→ Provided data
==============================
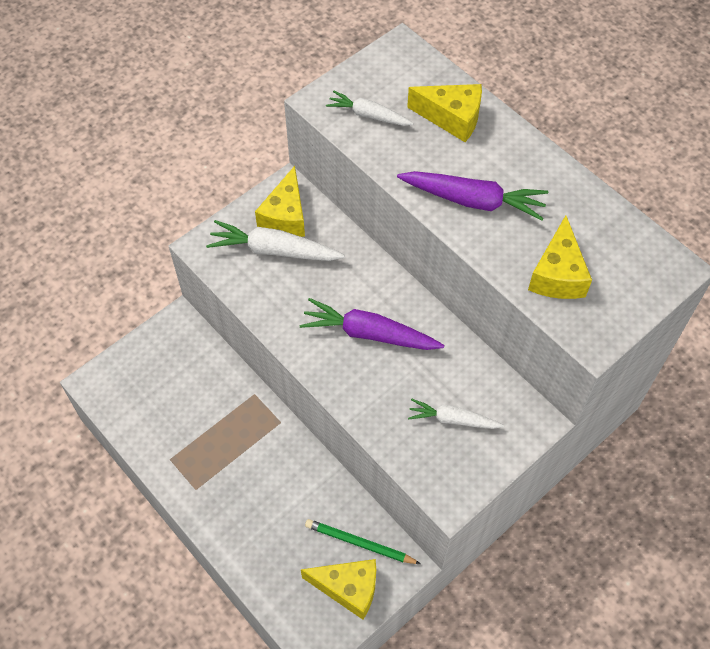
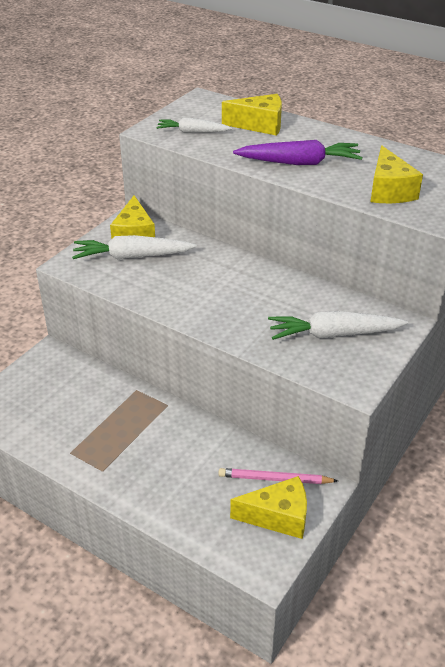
camera: 15 degrees left, 20 degrees down
(360, 543) = (275, 479): green pencil -> pink pencil
(369, 334) = (236, 293): purple carrot -> none
(453, 419) = (334, 334): white carrot -> white carrot, size x1.59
==============================
→ Work instruction
Set the material above down again word for word. Include none of its pictures.

→ Task result
camera: 15 degrees left, 20 degrees down
(360, 543) = (275, 479): green pencil -> pink pencil
(369, 334) = (236, 293): purple carrot -> none
(453, 419) = (334, 334): white carrot -> white carrot, size x1.59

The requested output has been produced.